_TASK PROMPT_. Search the entries for the word "scarlet" and return every line where it is found.
===== RECORDS PROVIDED =====
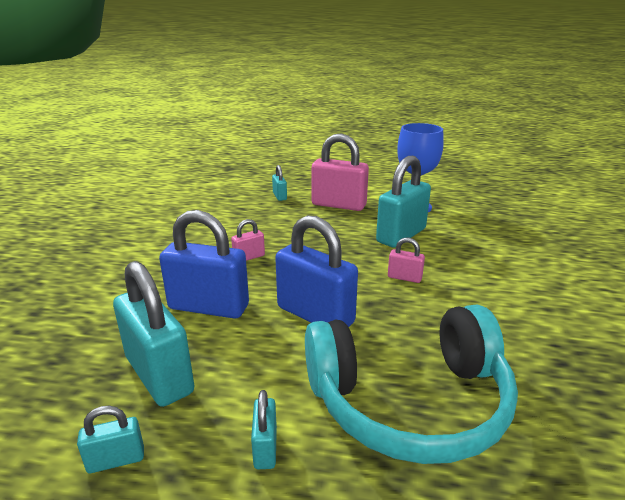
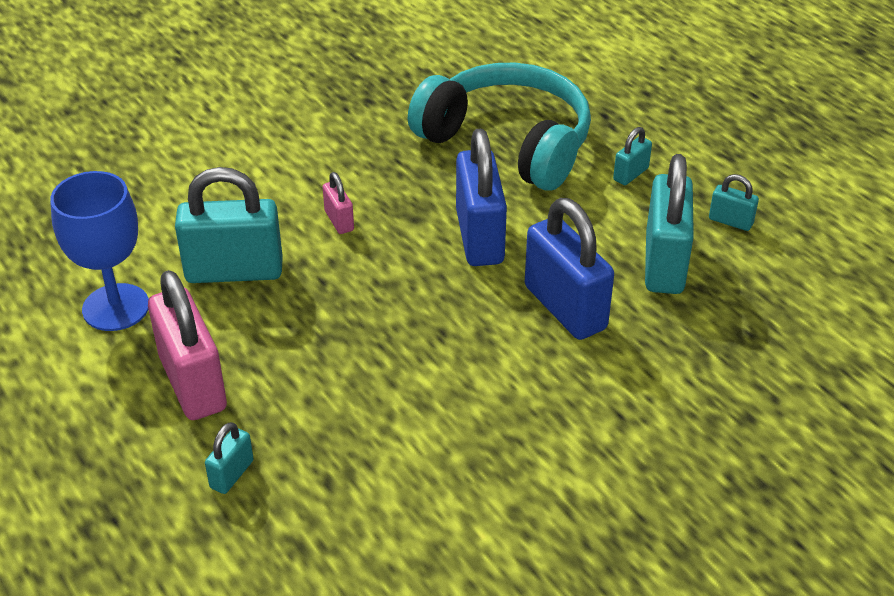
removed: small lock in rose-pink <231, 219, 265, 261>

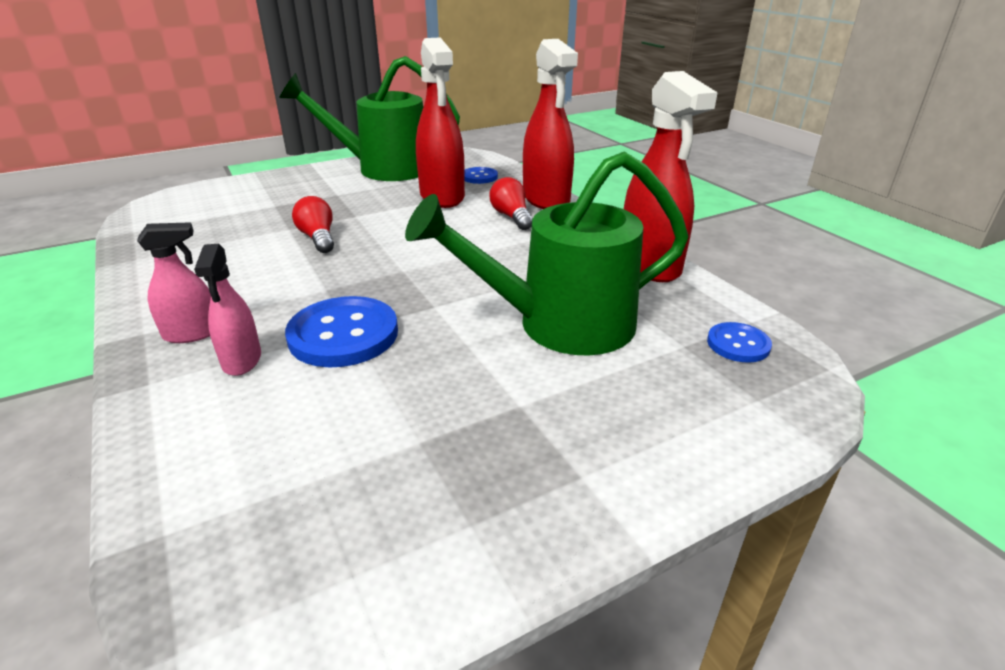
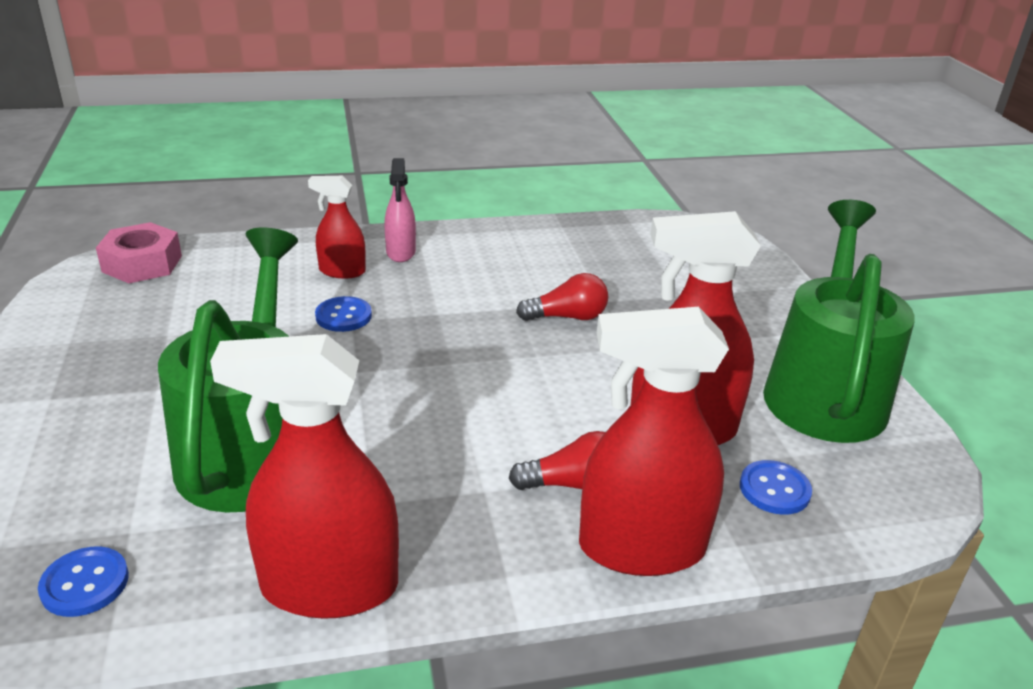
added: nut in rose-pink <96, 222, 182, 283>
recoloured: sprayer in rose-pink <194, 244, 261, 376> to sprayer in scarlet <308, 176, 366, 279>
resized: sewing button in blue <285, 296, 398, 367> = <315, 296, 372, 332> x0.54

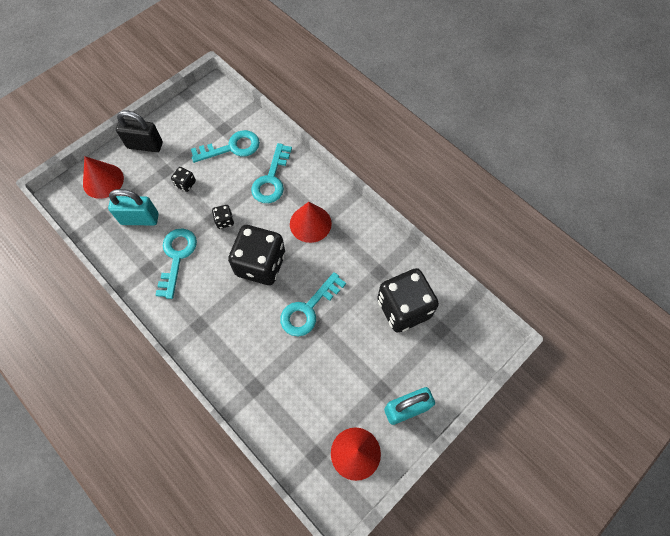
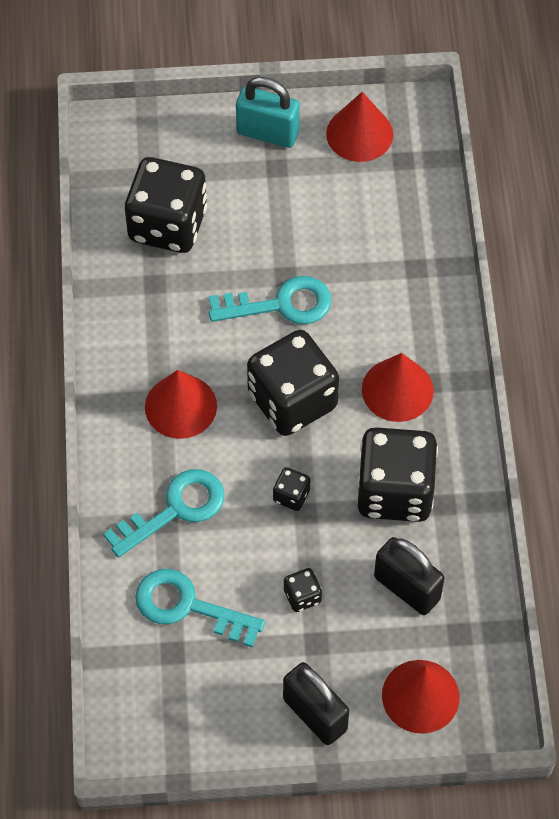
added: solid cone in scarlet <362, 353, 434, 422>
replaced: key in turquoise <156, 228, 197, 299> to die in ebony <356, 427, 438, 522>
recoloured: small lock in turquoise <108, 189, 159, 225> to small lock in ebony <374, 537, 444, 615>

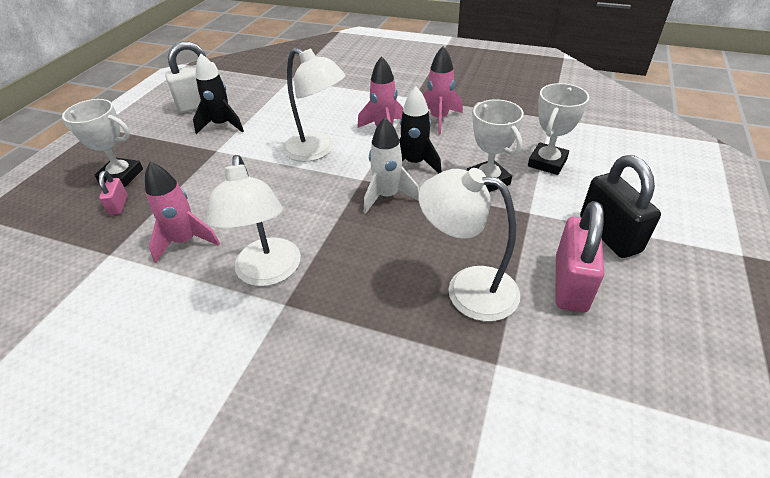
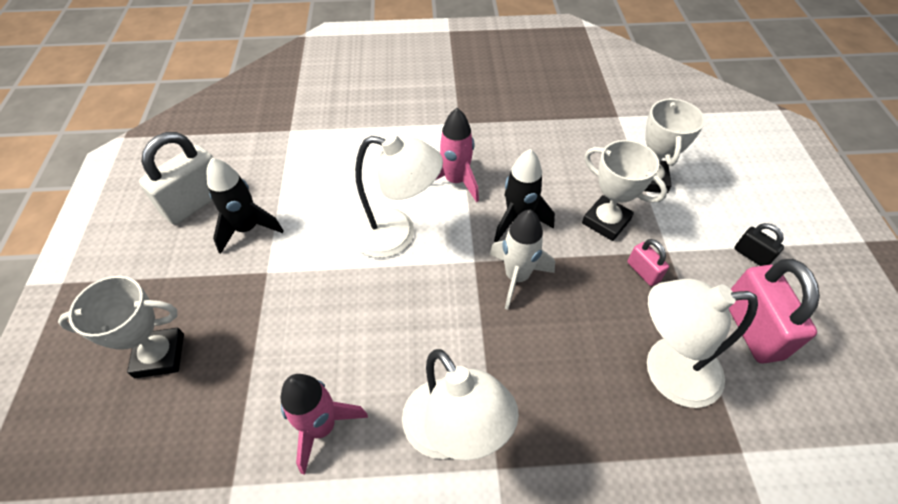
removed: toy rocket in rose-pink <423, 46, 463, 135>
moved: small lock in rose-pink <99, 171, 128, 215> to <628, 239, 669, 286>
resized: small lock in ebony <580, 155, 661, 258> = <734, 223, 784, 266> x0.50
=====
_REPLY TO THE TASK_.
recoloured: sprayer in rose-pink <194, 244, 261, 376> to sprayer in scarlet <308, 176, 366, 279>
added: solid cone in scarlet <362, 353, 434, 422>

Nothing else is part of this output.